= EXERCISE BRIEF =
Each line of the listing below that includes "Terma" should be reported.

= SUPPLIED MATERIAL =
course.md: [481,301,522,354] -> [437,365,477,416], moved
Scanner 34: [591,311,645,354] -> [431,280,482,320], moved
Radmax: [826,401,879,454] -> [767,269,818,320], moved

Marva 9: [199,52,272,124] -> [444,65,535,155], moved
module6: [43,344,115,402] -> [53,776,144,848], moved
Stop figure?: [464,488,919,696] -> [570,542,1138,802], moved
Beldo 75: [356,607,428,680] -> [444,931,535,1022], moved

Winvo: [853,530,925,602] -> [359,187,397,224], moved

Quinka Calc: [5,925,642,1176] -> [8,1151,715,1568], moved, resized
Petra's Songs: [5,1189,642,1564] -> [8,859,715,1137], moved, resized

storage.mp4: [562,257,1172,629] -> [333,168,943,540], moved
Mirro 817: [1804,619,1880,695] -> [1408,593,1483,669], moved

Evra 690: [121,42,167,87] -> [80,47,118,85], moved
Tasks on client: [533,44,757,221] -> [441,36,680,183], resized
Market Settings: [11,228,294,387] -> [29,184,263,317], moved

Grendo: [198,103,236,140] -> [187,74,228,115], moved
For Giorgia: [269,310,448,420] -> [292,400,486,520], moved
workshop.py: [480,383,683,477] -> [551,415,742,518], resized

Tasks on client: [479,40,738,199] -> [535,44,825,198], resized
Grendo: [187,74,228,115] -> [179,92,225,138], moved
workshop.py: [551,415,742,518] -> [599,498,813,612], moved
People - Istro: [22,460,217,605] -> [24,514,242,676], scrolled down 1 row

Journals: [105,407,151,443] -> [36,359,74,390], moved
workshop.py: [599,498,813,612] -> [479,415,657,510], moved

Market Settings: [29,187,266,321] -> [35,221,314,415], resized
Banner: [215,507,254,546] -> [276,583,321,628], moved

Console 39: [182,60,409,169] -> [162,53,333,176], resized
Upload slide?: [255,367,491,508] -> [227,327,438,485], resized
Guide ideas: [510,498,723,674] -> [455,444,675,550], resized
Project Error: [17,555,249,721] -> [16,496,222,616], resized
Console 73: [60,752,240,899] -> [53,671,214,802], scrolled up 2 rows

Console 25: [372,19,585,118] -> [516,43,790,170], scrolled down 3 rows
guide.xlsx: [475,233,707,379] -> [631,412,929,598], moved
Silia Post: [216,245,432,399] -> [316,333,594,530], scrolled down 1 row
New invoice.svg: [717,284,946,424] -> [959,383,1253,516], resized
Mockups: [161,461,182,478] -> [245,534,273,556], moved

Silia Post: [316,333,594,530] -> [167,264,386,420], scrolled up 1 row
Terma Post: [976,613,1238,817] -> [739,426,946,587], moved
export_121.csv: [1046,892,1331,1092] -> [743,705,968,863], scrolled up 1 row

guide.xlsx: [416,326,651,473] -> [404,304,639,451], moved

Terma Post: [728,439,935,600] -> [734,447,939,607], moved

= SOLVED PROBLEM =
Terma Post: [976,613,1238,817] -> [739,426,946,587], moved
Terma Post: [728,439,935,600] -> [734,447,939,607], moved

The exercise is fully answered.